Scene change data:
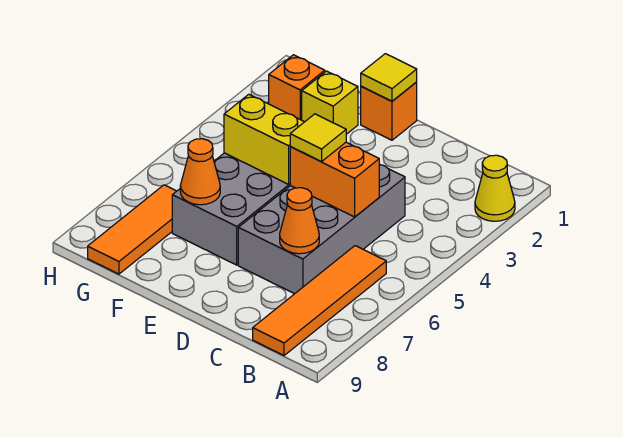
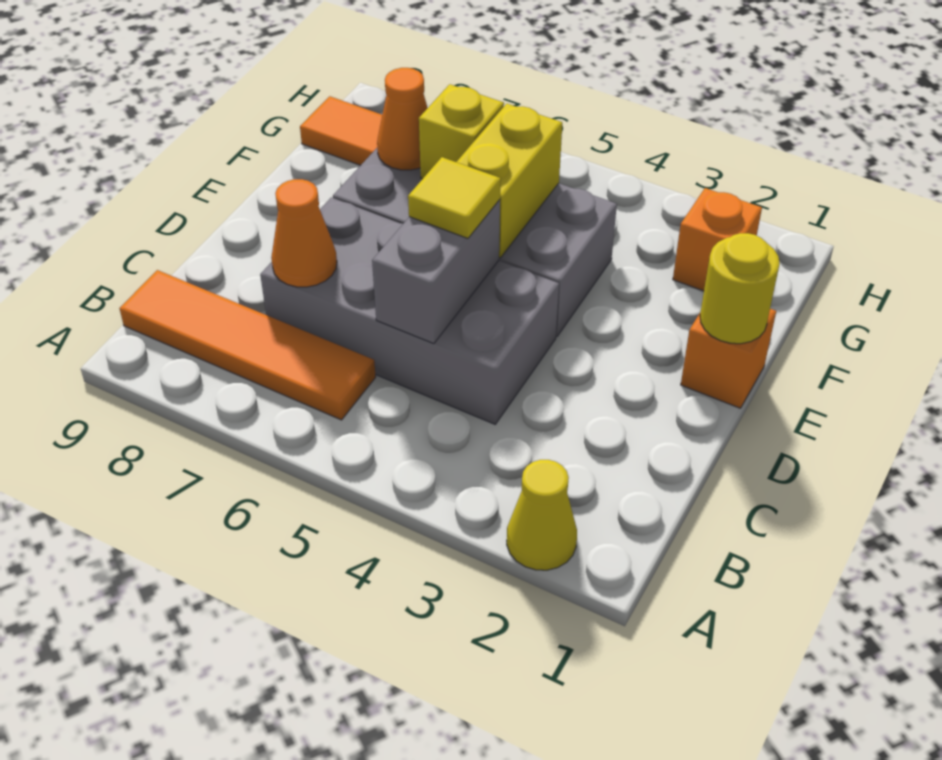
orange brick C5:D5 level 2 -> grey brick C5:D5 level 2
yellow tile E1 level 2 -> yellow round brick E1 level 2
yellow brick F2 level 1 -> yellow brick F6 level 2

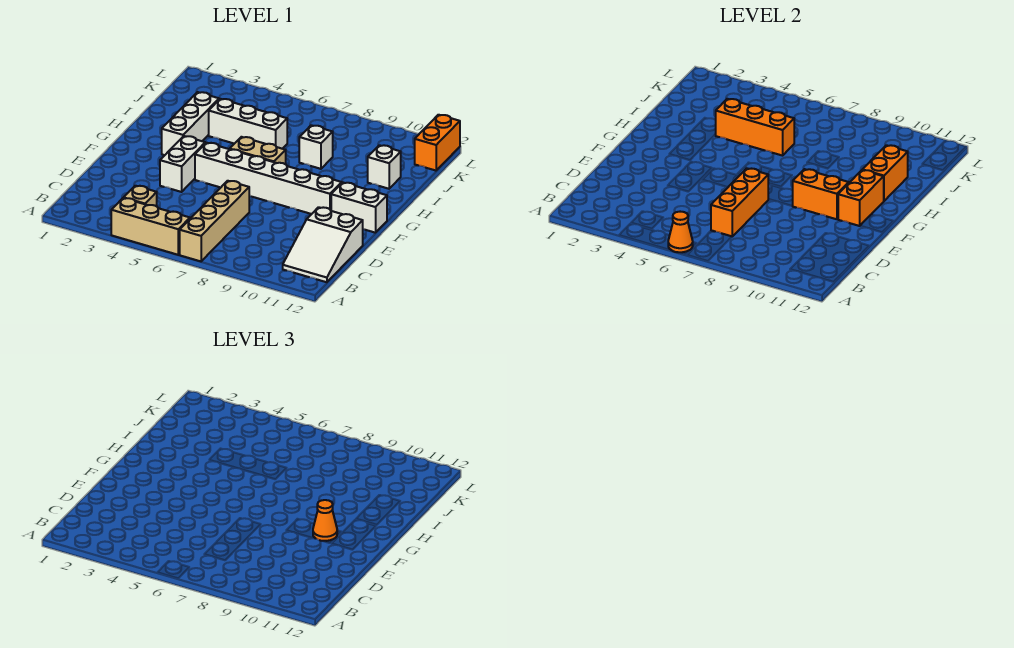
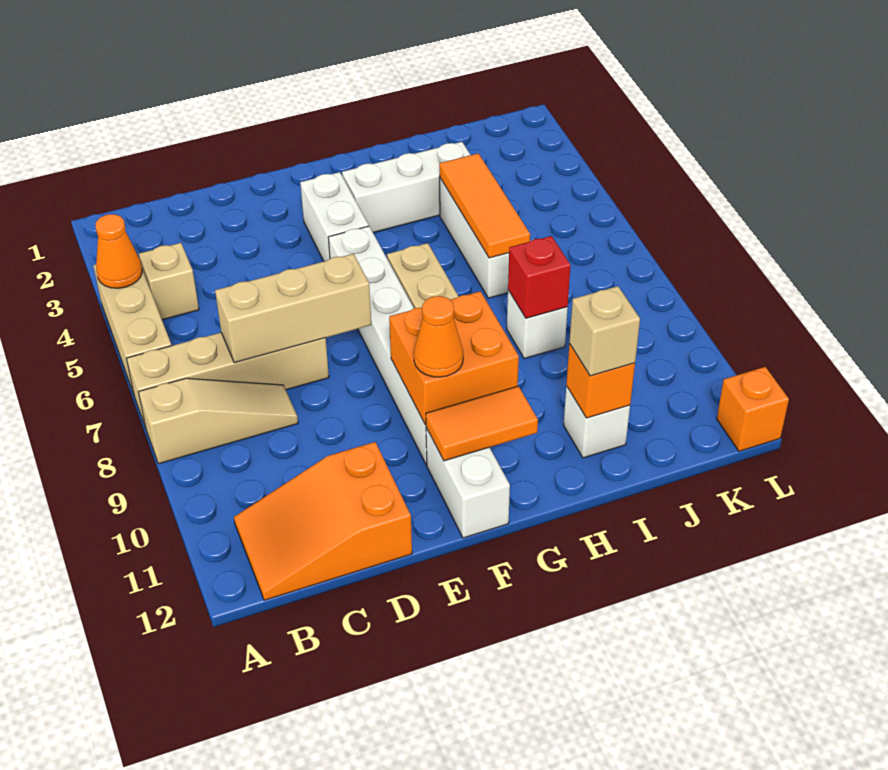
orange cone A6 level 2 -> orange cone A4 level 2
none -> tan slope A8:C8 level 1 top A
white slope B11:D12 level 1 top D -> orange slope B11:D12 level 1 top D
orange brick C7:E7 level 2 -> tan brick C7:E7 level 2
white brick E4:F4 level 1 -> white brick F3:F4 level 1
orange brick F9:F10 level 2 -> orange brick F9:G10 level 2
orange brick F11:G11 level 2 -> orange tile F11:G11 level 2
orange brick H11:I11 level 2 -> orange brick I11 level 2
orange brick I4:I6 level 2 -> orange tile I4:I6 level 2
none -> red brick I8 level 2
none -> tan brick I11 level 3
orange brick K12:L12 level 1 -> orange brick L12 level 1

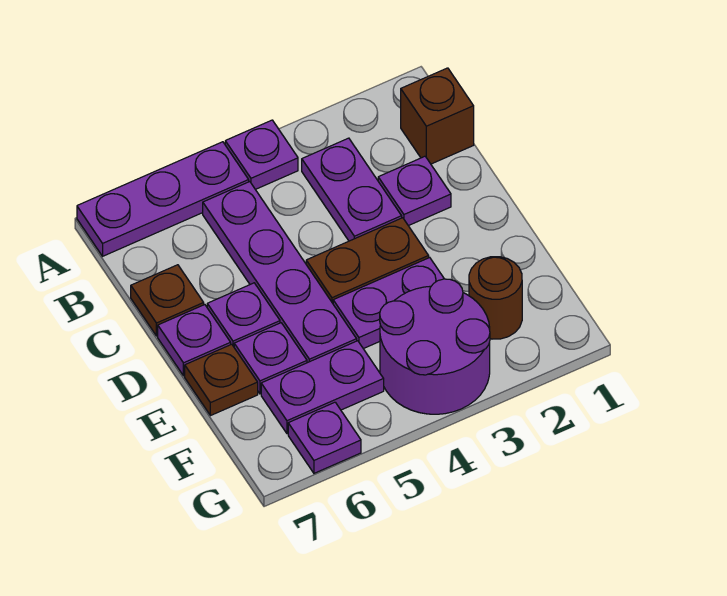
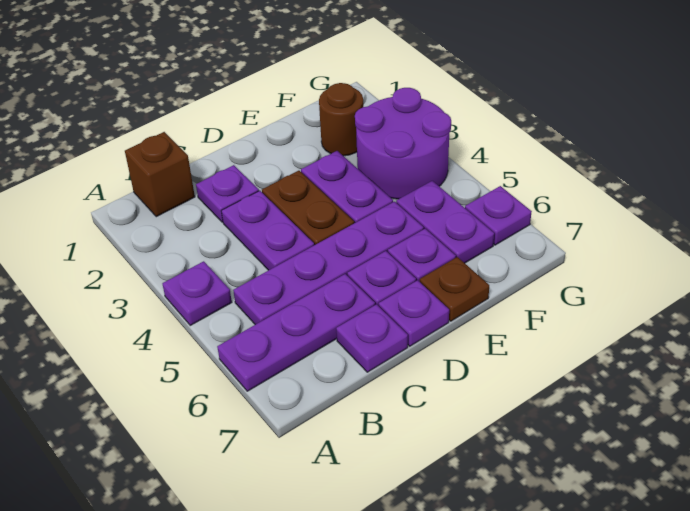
purple plate A5:A7 level 1 -> purple plate A6:C6 level 1
purple plate B3:C3 level 1 -> purple plate C3:C4 level 1
brown plate C7 level 1 -> purple plate C7 level 1

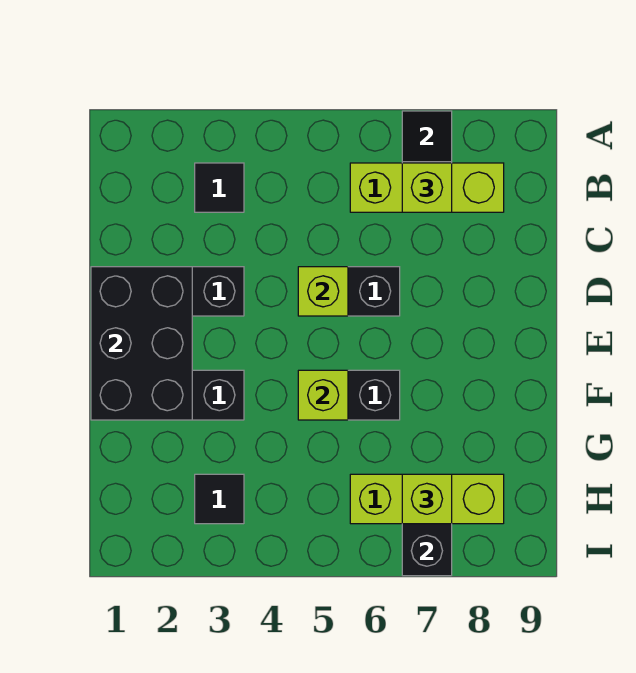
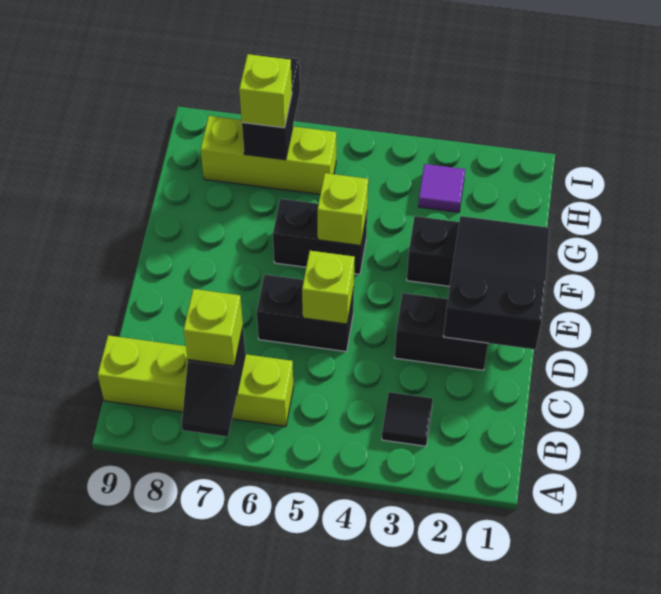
lime brick B6:B8 level 1 -> lime brick B6:B9 level 1
black brick D1:F2 level 2 -> black slope D1:F2 level 2 top D
black tile H3 level 1 -> purple tile H3 level 1

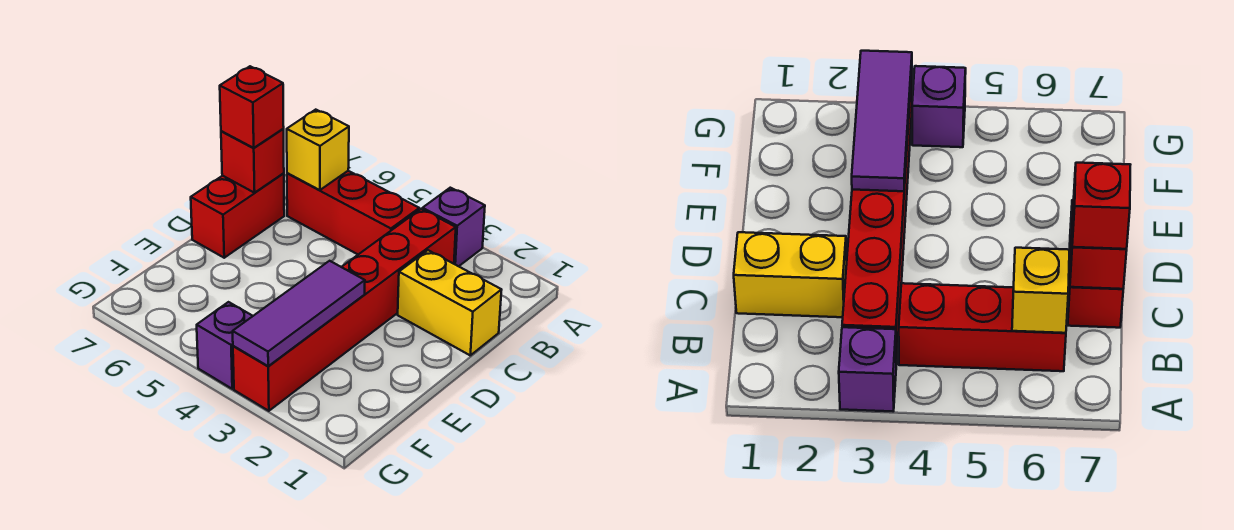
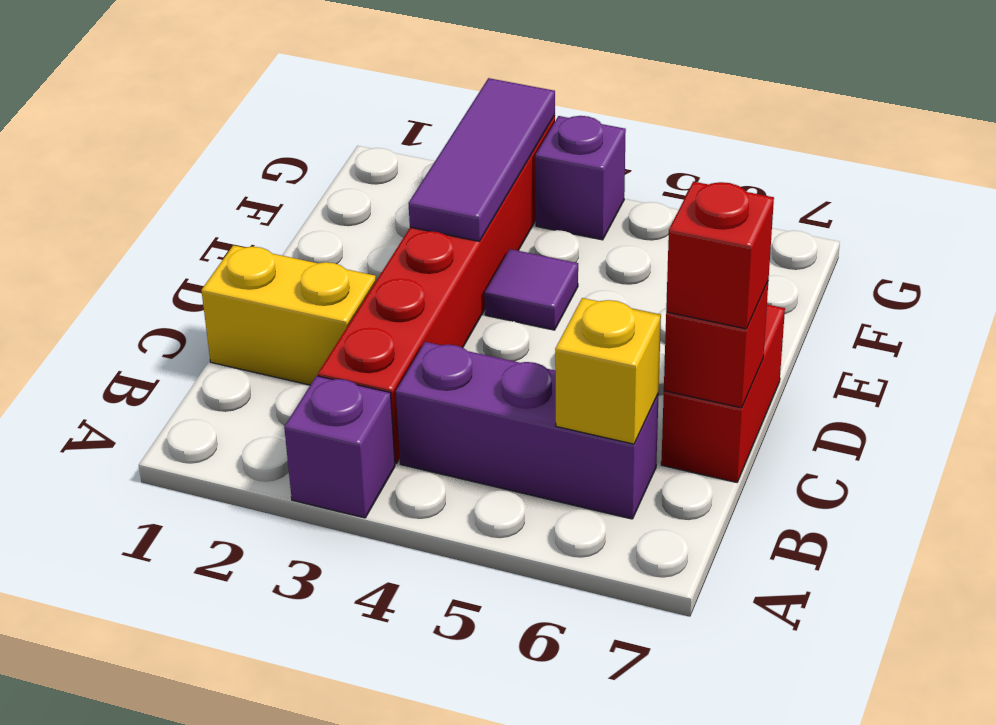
red brick B4:B6 level 1 -> purple brick B4:B6 level 1
none -> purple tile E4 level 1

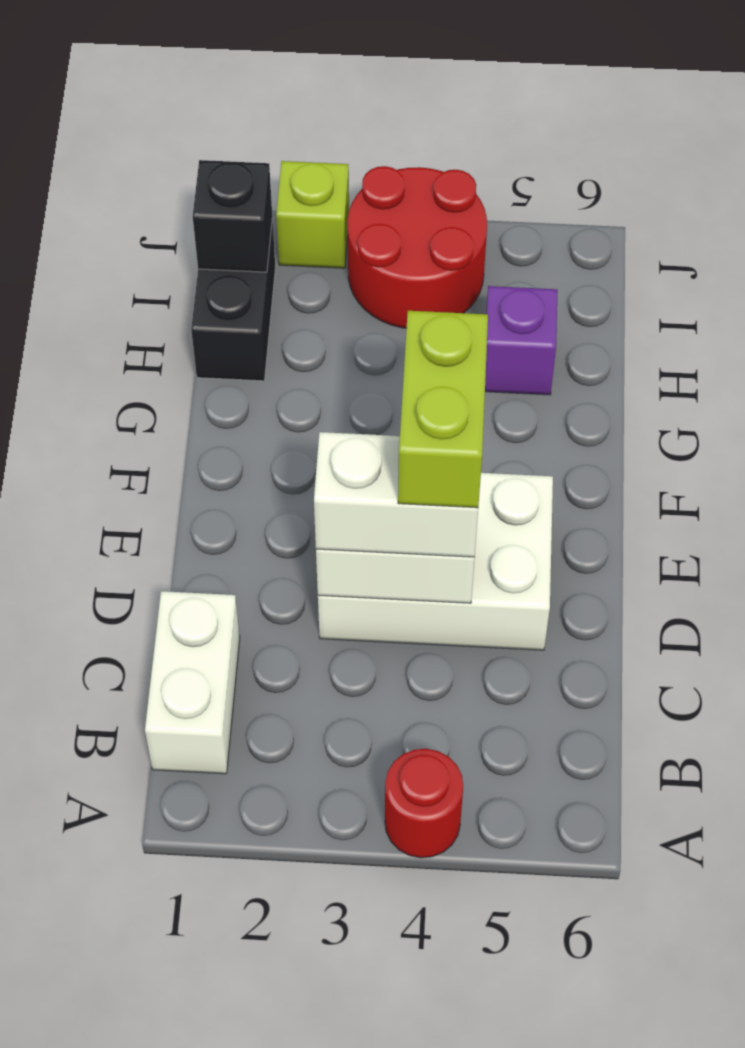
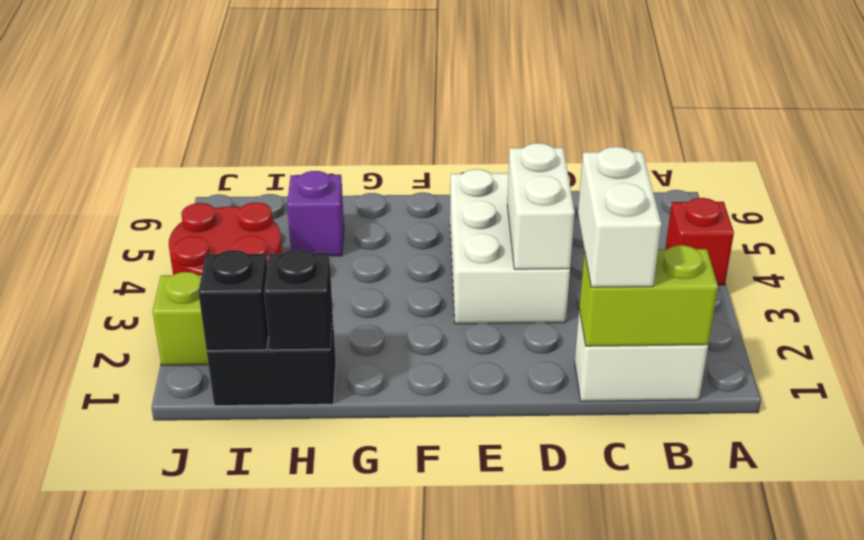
red round brick A4 level 1 -> red brick A4 level 1
white brick D3:D4 level 3 -> white brick C1:C2 level 3
lime brick D4:E4 level 4 -> lime brick B1:C1 level 2
none -> black brick H1 level 2

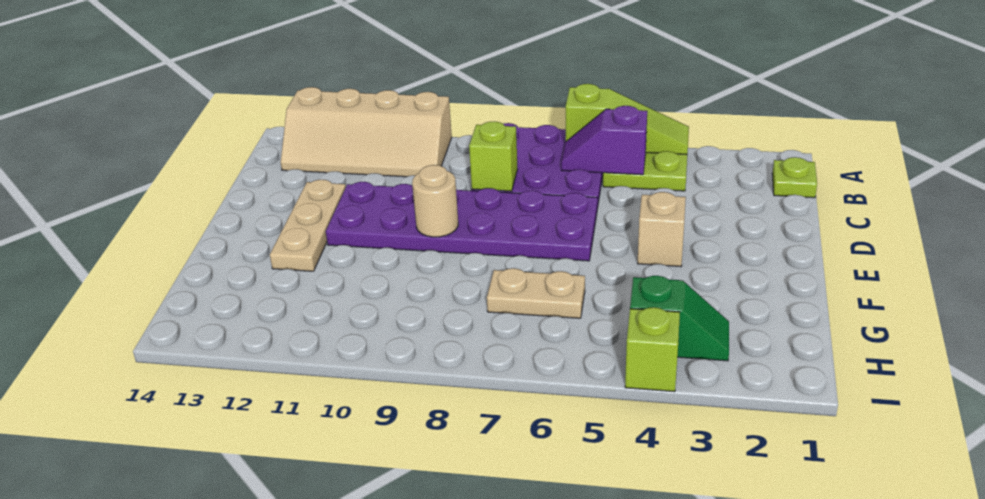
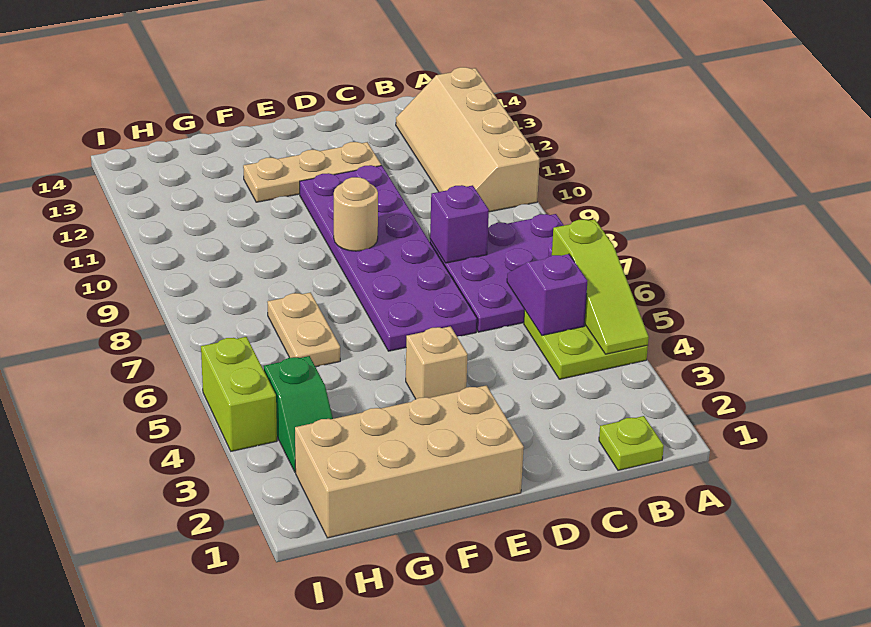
lime brick C8 level 2 -> purple brick C8 level 2
none -> tan brick E1:H2 level 1
lime brick I4 level 1 -> lime brick I4:I5 level 1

Prompt:
Please repeat exactly the lines from the one containing "lime brick D4:E4" through the last line of the records, both included, and leave out the pictures.

Output:
lime brick D4:E4 level 4 -> lime brick B1:C1 level 2
none -> black brick H1 level 2

lime brick C8 level 2 -> purple brick C8 level 2
none -> tan brick E1:H2 level 1
lime brick I4 level 1 -> lime brick I4:I5 level 1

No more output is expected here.